• _Your task_
Could you copy word for word only the lines between the one containing "purple round brick F12" and the end of the listing below, both included, and leave out the pictures?
:::::
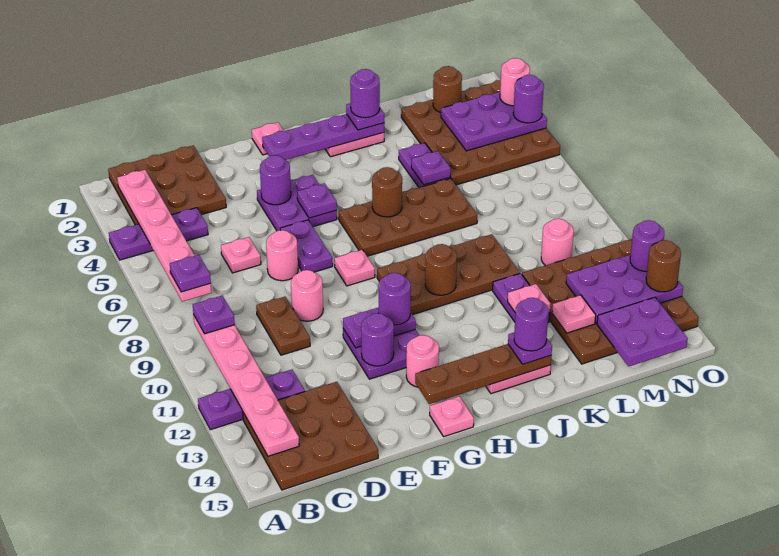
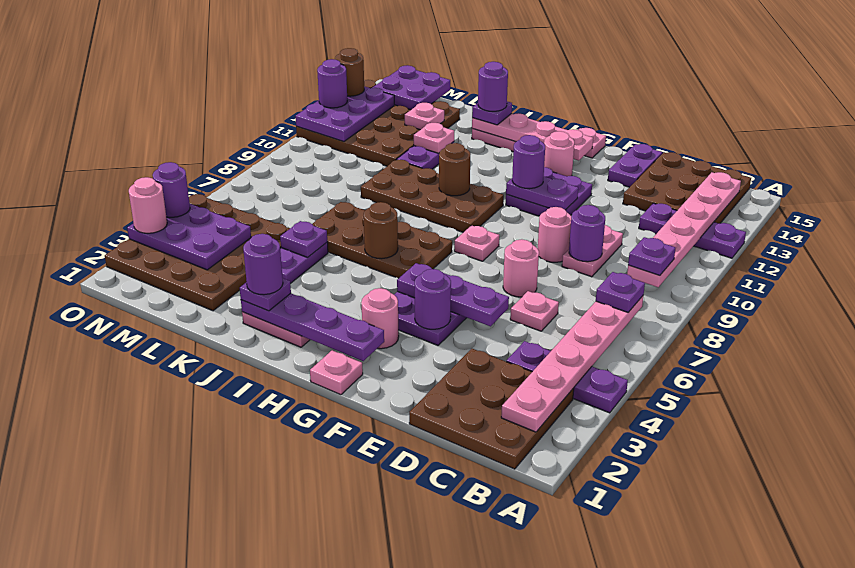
brown plate D9:D10 level 1 -> pink plate D9:D10 level 1
purple plate F6:F7 level 1 -> purple plate E14:E15 level 1
purple round brick F12 level 2 -> purple round brick D9 level 2
purple plate G5 level 2 -> purple plate E5:G5 level 2
brown plate G14:J14 level 2 -> pink plate G14:J14 level 2
brown round brick M2 level 2 -> none
pink round brick M10 level 1 -> pink round brick G3 level 1
purple plate M12:O13 level 2 -> purple plate N11:O13 level 2

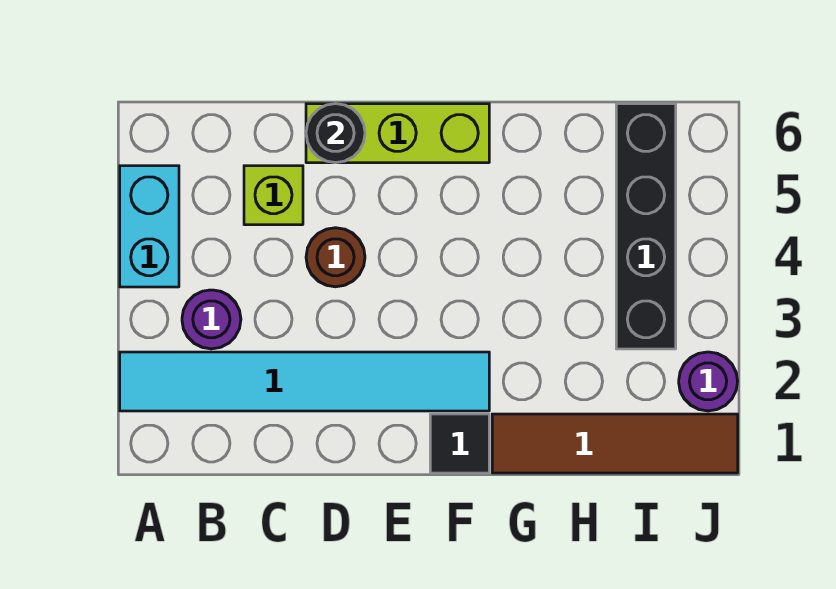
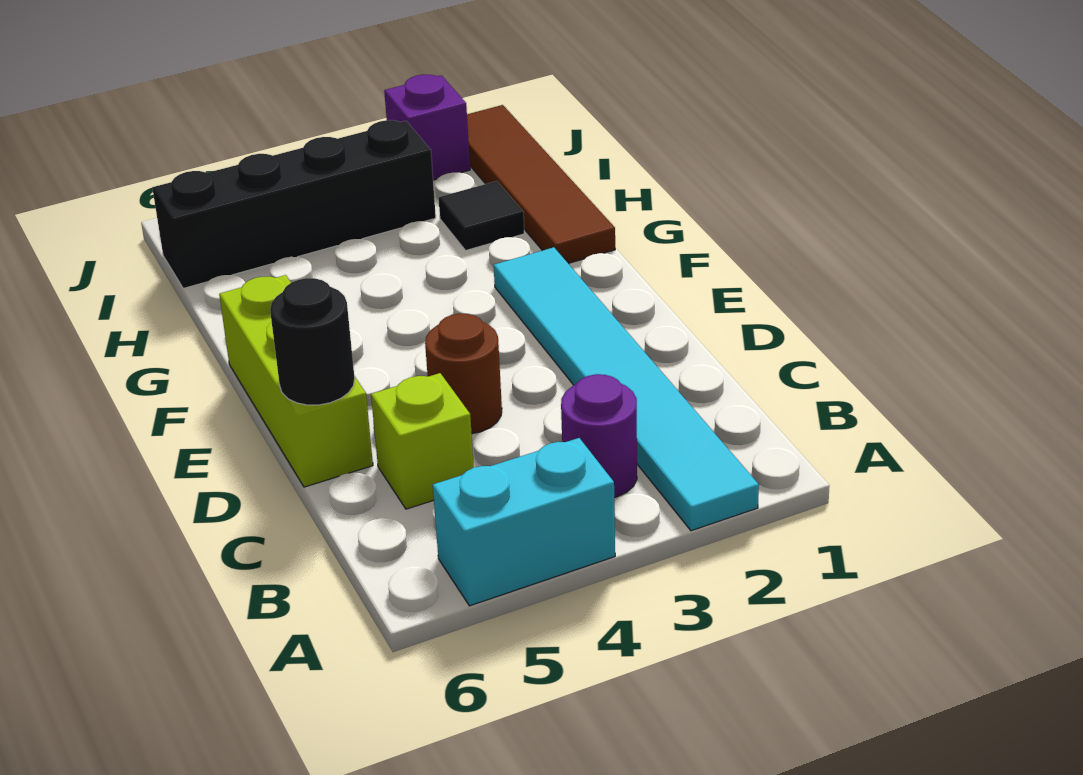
black tile F1 level 1 -> black tile H2 level 1
purple round brick J2 level 1 -> purple brick J2 level 1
:::::
• _Your response_
purple round brick F12 level 2 -> purple round brick D9 level 2
purple plate G5 level 2 -> purple plate E5:G5 level 2
brown plate G14:J14 level 2 -> pink plate G14:J14 level 2
brown round brick M2 level 2 -> none
pink round brick M10 level 1 -> pink round brick G3 level 1
purple plate M12:O13 level 2 -> purple plate N11:O13 level 2

black tile F1 level 1 -> black tile H2 level 1
purple round brick J2 level 1 -> purple brick J2 level 1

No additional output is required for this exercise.